TASK DESCRIPTION: The reply should consist of the entire listing, word for word.

-------------------------

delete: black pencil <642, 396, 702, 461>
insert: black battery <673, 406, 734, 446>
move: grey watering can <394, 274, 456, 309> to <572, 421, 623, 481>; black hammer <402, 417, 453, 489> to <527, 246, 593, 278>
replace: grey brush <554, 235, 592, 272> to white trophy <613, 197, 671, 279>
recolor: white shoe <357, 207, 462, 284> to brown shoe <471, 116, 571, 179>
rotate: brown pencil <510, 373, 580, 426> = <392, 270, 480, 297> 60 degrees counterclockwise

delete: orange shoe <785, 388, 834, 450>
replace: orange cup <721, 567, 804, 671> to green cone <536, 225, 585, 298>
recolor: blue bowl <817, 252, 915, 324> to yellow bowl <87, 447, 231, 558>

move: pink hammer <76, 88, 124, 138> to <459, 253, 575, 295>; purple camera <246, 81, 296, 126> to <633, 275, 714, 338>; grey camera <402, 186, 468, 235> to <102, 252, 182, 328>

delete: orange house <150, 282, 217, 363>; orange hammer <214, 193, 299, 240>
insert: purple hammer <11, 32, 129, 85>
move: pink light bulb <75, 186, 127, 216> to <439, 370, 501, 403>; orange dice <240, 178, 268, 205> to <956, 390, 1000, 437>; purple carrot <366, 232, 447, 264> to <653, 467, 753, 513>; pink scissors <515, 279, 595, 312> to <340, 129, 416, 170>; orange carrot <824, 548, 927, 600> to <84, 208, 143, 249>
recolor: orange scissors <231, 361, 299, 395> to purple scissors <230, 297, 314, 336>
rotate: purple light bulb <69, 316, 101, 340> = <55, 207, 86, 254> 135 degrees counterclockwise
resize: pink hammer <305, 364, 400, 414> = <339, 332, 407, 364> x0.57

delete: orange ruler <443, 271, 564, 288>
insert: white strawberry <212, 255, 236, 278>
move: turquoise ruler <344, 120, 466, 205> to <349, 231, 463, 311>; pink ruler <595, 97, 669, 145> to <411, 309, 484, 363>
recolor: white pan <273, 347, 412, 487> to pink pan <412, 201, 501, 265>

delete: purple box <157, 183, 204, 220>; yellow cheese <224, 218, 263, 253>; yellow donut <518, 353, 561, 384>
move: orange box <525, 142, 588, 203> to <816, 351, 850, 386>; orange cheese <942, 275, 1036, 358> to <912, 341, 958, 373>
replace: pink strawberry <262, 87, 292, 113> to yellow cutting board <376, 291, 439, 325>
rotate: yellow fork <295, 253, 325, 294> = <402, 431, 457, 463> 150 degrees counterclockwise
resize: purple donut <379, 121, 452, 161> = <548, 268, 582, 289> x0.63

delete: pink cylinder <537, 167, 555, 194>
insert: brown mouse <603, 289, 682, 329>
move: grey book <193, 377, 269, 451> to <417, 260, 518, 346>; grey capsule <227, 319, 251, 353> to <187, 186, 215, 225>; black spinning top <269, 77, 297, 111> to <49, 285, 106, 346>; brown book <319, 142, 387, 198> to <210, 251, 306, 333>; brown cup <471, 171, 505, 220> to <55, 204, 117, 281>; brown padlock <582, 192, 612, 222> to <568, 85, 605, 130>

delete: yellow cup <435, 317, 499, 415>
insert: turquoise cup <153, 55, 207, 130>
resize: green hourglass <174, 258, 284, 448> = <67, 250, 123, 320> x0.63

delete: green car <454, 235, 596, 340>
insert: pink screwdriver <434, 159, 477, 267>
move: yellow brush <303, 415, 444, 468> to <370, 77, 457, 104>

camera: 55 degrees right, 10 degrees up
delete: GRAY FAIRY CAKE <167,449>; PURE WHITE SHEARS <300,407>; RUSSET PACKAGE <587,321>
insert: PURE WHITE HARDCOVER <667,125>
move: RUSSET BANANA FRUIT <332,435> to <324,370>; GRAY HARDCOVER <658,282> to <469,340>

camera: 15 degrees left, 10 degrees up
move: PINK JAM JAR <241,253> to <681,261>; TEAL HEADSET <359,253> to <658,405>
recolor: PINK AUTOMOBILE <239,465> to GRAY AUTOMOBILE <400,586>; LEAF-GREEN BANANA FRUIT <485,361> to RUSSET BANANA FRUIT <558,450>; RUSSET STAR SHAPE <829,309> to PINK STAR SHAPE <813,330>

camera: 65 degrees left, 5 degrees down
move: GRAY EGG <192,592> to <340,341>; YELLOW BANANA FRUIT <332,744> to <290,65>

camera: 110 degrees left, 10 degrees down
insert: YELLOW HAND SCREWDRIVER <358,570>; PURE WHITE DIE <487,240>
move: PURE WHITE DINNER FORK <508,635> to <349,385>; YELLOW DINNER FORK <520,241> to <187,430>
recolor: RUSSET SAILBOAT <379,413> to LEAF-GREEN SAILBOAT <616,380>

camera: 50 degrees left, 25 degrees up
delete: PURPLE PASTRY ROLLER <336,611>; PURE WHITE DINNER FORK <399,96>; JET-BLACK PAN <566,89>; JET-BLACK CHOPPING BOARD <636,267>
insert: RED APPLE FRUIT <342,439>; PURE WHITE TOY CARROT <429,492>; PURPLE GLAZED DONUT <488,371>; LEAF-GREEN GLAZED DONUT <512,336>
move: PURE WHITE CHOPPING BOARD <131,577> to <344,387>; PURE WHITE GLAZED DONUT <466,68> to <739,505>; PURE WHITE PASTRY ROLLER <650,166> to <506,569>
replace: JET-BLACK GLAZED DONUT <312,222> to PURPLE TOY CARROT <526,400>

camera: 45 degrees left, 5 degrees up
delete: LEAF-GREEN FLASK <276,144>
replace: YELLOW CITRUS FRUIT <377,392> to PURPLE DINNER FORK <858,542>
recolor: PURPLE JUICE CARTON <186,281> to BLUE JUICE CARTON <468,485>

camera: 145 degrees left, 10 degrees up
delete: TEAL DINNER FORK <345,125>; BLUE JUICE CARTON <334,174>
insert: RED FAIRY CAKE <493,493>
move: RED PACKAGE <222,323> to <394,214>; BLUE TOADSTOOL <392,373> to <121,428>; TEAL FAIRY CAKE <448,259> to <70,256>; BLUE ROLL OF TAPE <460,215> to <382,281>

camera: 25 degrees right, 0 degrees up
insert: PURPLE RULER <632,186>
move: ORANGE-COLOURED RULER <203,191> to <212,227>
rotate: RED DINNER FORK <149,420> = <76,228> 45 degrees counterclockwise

-------------------------

TASK SOLUTION:
delete: black pencil <642, 396, 702, 461>
insert: black battery <673, 406, 734, 446>
move: grey watering can <394, 274, 456, 309> to <572, 421, 623, 481>; black hammer <402, 417, 453, 489> to <527, 246, 593, 278>
replace: grey brush <554, 235, 592, 272> to white trophy <613, 197, 671, 279>
recolor: white shoe <357, 207, 462, 284> to brown shoe <471, 116, 571, 179>
rotate: brown pencil <510, 373, 580, 426> = <392, 270, 480, 297> 60 degrees counterclockwise

delete: orange shoe <785, 388, 834, 450>
replace: orange cup <721, 567, 804, 671> to green cone <536, 225, 585, 298>
recolor: blue bowl <817, 252, 915, 324> to yellow bowl <87, 447, 231, 558>

move: pink hammer <76, 88, 124, 138> to <459, 253, 575, 295>; purple camera <246, 81, 296, 126> to <633, 275, 714, 338>; grey camera <402, 186, 468, 235> to <102, 252, 182, 328>

delete: orange house <150, 282, 217, 363>; orange hammer <214, 193, 299, 240>
insert: purple hammer <11, 32, 129, 85>
move: pink light bulb <75, 186, 127, 216> to <439, 370, 501, 403>; orange dice <240, 178, 268, 205> to <956, 390, 1000, 437>; purple carrot <366, 232, 447, 264> to <653, 467, 753, 513>; pink scissors <515, 279, 595, 312> to <340, 129, 416, 170>; orange carrot <824, 548, 927, 600> to <84, 208, 143, 249>
recolor: orange scissors <231, 361, 299, 395> to purple scissors <230, 297, 314, 336>
rotate: purple light bulb <69, 316, 101, 340> = <55, 207, 86, 254> 135 degrees counterclockwise
resize: pink hammer <305, 364, 400, 414> = <339, 332, 407, 364> x0.57

delete: orange ruler <443, 271, 564, 288>
insert: white strawberry <212, 255, 236, 278>
move: turquoise ruler <344, 120, 466, 205> to <349, 231, 463, 311>; pink ruler <595, 97, 669, 145> to <411, 309, 484, 363>
recolor: white pan <273, 347, 412, 487> to pink pan <412, 201, 501, 265>

delete: purple box <157, 183, 204, 220>; yellow cheese <224, 218, 263, 253>; yellow donut <518, 353, 561, 384>
move: orange box <525, 142, 588, 203> to <816, 351, 850, 386>; orange cheese <942, 275, 1036, 358> to <912, 341, 958, 373>
replace: pink strawberry <262, 87, 292, 113> to yellow cutting board <376, 291, 439, 325>
rotate: yellow fork <295, 253, 325, 294> = <402, 431, 457, 463> 150 degrees counterclockwise
resize: purple donut <379, 121, 452, 161> = <548, 268, 582, 289> x0.63

delete: pink cylinder <537, 167, 555, 194>
insert: brown mouse <603, 289, 682, 329>
move: grey book <193, 377, 269, 451> to <417, 260, 518, 346>; grey capsule <227, 319, 251, 353> to <187, 186, 215, 225>; black spinning top <269, 77, 297, 111> to <49, 285, 106, 346>; brown book <319, 142, 387, 198> to <210, 251, 306, 333>; brown cup <471, 171, 505, 220> to <55, 204, 117, 281>; brown padlock <582, 192, 612, 222> to <568, 85, 605, 130>

delete: yellow cup <435, 317, 499, 415>
insert: turquoise cup <153, 55, 207, 130>
resize: green hourglass <174, 258, 284, 448> = <67, 250, 123, 320> x0.63

delete: green car <454, 235, 596, 340>
insert: pink screwdriver <434, 159, 477, 267>
move: yellow brush <303, 415, 444, 468> to <370, 77, 457, 104>

camera: 55 degrees right, 10 degrees up
delete: GRAY FAIRY CAKE <167,449>; PURE WHITE SHEARS <300,407>; RUSSET PACKAGE <587,321>
insert: PURE WHITE HARDCOVER <667,125>
move: RUSSET BANANA FRUIT <332,435> to <324,370>; GRAY HARDCOVER <658,282> to <469,340>

camera: 15 degrees left, 10 degrees up
move: PINK JAM JAR <241,253> to <681,261>; TEAL HEADSET <359,253> to <658,405>
recolor: PINK AUTOMOBILE <239,465> to GRAY AUTOMOBILE <400,586>; LEAF-GREEN BANANA FRUIT <485,361> to RUSSET BANANA FRUIT <558,450>; RUSSET STAR SHAPE <829,309> to PINK STAR SHAPE <813,330>

camera: 65 degrees left, 5 degrees down
move: GRAY EGG <192,592> to <340,341>; YELLOW BANANA FRUIT <332,744> to <290,65>

camera: 110 degrees left, 10 degrees down
insert: YELLOW HAND SCREWDRIVER <358,570>; PURE WHITE DIE <487,240>
move: PURE WHITE DINNER FORK <508,635> to <349,385>; YELLOW DINNER FORK <520,241> to <187,430>
recolor: RUSSET SAILBOAT <379,413> to LEAF-GREEN SAILBOAT <616,380>

camera: 50 degrees left, 25 degrees up
delete: PURPLE PASTRY ROLLER <336,611>; PURE WHITE DINNER FORK <399,96>; JET-BLACK PAN <566,89>; JET-BLACK CHOPPING BOARD <636,267>
insert: RED APPLE FRUIT <342,439>; PURE WHITE TOY CARROT <429,492>; PURPLE GLAZED DONUT <488,371>; LEAF-GREEN GLAZED DONUT <512,336>
move: PURE WHITE CHOPPING BOARD <131,577> to <344,387>; PURE WHITE GLAZED DONUT <466,68> to <739,505>; PURE WHITE PASTRY ROLLER <650,166> to <506,569>
replace: JET-BLACK GLAZED DONUT <312,222> to PURPLE TOY CARROT <526,400>

camera: 45 degrees left, 5 degrees up
delete: LEAF-GREEN FLASK <276,144>
replace: YELLOW CITRUS FRUIT <377,392> to PURPLE DINNER FORK <858,542>
recolor: PURPLE JUICE CARTON <186,281> to BLUE JUICE CARTON <468,485>

camera: 145 degrees left, 10 degrees up
delete: TEAL DINNER FORK <345,125>; BLUE JUICE CARTON <334,174>
insert: RED FAIRY CAKE <493,493>
move: RED PACKAGE <222,323> to <394,214>; BLUE TOADSTOOL <392,373> to <121,428>; TEAL FAIRY CAKE <448,259> to <70,256>; BLUE ROLL OF TAPE <460,215> to <382,281>

camera: 25 degrees right, 0 degrees up
insert: PURPLE RULER <632,186>
move: ORANGE-COLOURED RULER <203,191> to <212,227>
rotate: RED DINNER FORK <149,420> = <76,228> 45 degrees counterclockwise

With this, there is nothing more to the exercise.